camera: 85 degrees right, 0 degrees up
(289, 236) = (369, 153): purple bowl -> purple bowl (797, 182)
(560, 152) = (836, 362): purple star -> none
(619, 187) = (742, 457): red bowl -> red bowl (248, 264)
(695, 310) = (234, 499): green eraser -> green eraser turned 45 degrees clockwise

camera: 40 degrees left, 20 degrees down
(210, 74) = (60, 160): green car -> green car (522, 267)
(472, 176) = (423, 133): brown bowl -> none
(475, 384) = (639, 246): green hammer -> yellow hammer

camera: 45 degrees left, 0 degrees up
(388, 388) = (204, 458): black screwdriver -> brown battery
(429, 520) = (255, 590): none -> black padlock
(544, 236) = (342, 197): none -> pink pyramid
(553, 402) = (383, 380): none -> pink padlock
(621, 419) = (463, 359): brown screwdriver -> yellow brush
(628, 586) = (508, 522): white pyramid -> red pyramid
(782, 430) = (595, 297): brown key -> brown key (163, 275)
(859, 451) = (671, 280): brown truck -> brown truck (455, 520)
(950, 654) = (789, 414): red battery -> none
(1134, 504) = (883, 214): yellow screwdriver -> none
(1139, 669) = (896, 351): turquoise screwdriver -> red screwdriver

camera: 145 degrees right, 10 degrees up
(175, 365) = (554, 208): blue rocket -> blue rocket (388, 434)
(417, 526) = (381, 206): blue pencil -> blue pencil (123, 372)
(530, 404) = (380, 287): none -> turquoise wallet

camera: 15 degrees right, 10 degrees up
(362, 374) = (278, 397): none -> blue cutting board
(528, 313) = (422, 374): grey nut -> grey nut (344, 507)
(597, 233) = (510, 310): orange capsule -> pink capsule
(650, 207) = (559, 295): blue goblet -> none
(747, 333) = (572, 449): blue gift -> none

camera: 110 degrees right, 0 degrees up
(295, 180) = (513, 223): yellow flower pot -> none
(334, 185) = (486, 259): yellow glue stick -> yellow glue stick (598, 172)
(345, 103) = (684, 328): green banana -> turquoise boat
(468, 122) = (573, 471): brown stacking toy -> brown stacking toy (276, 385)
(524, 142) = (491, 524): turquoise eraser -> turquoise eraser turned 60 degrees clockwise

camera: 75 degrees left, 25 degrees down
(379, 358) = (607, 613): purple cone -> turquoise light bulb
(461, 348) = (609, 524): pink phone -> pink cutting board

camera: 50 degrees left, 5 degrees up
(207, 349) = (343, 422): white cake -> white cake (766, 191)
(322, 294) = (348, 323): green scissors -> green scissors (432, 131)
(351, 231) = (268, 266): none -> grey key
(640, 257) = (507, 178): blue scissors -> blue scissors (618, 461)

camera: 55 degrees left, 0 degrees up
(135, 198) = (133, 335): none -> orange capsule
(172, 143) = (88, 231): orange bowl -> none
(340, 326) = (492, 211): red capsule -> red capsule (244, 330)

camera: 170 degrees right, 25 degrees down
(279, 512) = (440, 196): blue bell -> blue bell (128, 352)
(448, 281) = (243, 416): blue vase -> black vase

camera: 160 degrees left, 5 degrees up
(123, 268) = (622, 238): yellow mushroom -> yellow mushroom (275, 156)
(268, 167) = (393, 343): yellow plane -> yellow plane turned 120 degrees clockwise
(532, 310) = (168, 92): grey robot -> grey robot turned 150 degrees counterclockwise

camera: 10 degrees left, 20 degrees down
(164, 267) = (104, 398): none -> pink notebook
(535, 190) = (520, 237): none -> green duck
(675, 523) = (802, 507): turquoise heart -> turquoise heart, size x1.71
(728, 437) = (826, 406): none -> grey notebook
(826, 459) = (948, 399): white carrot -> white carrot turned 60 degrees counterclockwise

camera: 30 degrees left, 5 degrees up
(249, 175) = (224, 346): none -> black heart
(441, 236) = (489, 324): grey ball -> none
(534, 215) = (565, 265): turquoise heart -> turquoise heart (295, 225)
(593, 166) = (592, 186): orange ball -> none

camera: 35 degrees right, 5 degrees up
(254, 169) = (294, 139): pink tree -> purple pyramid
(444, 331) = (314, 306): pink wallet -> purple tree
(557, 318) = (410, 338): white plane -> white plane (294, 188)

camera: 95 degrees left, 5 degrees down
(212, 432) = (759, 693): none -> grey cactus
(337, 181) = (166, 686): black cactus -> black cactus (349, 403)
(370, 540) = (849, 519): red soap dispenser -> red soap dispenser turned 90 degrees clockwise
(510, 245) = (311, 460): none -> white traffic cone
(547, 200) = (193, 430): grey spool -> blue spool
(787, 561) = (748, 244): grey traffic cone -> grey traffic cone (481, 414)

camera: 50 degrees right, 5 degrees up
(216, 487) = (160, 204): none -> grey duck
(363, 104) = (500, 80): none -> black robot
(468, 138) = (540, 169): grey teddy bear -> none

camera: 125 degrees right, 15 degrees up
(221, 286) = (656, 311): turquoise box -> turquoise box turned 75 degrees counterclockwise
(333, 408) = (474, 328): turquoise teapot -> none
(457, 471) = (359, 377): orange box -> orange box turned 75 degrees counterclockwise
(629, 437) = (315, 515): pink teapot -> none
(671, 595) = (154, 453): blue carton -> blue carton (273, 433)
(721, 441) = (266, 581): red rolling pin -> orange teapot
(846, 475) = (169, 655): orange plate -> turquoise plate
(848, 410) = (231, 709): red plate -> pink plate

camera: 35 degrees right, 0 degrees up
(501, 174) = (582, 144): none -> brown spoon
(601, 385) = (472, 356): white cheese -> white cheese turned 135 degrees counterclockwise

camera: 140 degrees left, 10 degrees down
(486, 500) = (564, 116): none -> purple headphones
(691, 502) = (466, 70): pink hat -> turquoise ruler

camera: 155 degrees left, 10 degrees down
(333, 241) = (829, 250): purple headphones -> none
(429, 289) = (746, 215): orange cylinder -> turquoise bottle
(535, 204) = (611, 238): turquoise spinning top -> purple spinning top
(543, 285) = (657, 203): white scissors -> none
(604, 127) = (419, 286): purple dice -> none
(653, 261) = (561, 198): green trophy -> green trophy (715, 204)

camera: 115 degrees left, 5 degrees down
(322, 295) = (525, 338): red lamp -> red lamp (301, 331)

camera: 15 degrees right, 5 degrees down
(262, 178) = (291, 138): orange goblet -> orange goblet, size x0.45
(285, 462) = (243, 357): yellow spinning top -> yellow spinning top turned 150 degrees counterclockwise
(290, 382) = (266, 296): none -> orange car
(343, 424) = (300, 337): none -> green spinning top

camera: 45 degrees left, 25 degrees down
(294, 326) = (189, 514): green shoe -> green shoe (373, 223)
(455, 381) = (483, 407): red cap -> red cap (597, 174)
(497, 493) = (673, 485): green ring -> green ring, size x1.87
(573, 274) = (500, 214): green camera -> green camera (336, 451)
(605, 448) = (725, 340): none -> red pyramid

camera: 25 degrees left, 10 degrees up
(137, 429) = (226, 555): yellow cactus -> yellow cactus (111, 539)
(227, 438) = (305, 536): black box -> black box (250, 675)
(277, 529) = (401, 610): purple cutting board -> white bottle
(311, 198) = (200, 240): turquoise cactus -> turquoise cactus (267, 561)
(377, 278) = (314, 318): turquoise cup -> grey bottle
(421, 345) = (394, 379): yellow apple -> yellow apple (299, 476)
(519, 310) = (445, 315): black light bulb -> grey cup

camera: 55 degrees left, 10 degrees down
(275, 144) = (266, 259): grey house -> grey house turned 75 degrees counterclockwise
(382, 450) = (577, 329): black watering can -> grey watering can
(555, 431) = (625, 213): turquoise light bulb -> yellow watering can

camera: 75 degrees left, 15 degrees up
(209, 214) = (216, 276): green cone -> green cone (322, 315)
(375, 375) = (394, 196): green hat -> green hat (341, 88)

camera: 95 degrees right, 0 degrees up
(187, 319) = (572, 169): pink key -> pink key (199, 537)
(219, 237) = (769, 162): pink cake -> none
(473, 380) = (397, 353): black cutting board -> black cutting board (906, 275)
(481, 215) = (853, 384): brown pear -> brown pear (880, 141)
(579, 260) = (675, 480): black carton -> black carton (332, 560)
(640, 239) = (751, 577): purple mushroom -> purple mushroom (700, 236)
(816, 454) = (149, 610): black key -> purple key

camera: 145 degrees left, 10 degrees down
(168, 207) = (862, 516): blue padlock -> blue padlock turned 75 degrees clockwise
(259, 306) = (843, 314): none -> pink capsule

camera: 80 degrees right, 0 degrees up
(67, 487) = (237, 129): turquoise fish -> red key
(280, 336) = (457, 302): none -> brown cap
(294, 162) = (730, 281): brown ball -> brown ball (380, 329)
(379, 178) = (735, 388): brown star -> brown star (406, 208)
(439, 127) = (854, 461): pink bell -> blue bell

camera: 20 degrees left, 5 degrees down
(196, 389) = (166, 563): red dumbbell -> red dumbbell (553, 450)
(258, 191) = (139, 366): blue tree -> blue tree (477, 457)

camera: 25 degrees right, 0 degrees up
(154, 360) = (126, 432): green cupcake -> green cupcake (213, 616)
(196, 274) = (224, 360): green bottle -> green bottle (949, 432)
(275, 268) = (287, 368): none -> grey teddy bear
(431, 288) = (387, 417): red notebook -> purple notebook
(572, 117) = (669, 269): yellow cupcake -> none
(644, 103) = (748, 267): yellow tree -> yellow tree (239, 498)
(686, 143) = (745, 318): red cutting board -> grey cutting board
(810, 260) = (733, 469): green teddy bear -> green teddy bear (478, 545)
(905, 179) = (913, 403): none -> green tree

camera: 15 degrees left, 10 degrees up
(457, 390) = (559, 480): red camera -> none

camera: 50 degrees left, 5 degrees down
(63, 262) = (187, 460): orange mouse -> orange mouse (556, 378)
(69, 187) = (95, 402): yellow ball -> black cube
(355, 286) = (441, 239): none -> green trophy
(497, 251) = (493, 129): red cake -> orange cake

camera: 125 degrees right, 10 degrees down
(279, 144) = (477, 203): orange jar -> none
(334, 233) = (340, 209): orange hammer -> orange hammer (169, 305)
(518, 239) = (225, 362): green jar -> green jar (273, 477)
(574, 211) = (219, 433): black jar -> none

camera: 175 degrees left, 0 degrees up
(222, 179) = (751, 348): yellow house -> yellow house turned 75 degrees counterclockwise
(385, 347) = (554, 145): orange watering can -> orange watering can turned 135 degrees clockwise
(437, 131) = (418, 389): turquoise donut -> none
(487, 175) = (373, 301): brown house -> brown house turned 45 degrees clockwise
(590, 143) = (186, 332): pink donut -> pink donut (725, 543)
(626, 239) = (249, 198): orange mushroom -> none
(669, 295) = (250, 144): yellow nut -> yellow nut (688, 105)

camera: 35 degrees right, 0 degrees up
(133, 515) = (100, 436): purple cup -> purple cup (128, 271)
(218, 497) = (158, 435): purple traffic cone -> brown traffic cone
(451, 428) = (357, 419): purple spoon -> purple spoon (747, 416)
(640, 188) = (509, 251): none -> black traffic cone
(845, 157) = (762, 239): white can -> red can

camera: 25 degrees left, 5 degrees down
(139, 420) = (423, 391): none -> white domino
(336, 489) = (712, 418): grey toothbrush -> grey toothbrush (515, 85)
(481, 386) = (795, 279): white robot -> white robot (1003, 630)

=== WHAT THE TASK REQUIRES ===
Taking the line with "(259, 306) = (843, 314): none -> pink capsule" as the first and the line with "(905, 179) = (913, 403): none -> green tree" as the last, retype that stretch of the data above exactly, with no other lines.

=== EXERCISE ANSWER ===
(259, 306) = (843, 314): none -> pink capsule

camera: 80 degrees right, 0 degrees up
(67, 487) = (237, 129): turquoise fish -> red key
(280, 336) = (457, 302): none -> brown cap
(294, 162) = (730, 281): brown ball -> brown ball (380, 329)
(379, 178) = (735, 388): brown star -> brown star (406, 208)
(439, 127) = (854, 461): pink bell -> blue bell

camera: 20 degrees left, 5 degrees down
(196, 389) = (166, 563): red dumbbell -> red dumbbell (553, 450)
(258, 191) = (139, 366): blue tree -> blue tree (477, 457)

camera: 25 degrees right, 0 degrees up
(154, 360) = (126, 432): green cupcake -> green cupcake (213, 616)
(196, 274) = (224, 360): green bottle -> green bottle (949, 432)
(275, 268) = (287, 368): none -> grey teddy bear
(431, 288) = (387, 417): red notebook -> purple notebook
(572, 117) = (669, 269): yellow cupcake -> none
(644, 103) = (748, 267): yellow tree -> yellow tree (239, 498)
(686, 143) = (745, 318): red cutting board -> grey cutting board
(810, 260) = (733, 469): green teddy bear -> green teddy bear (478, 545)
(905, 179) = (913, 403): none -> green tree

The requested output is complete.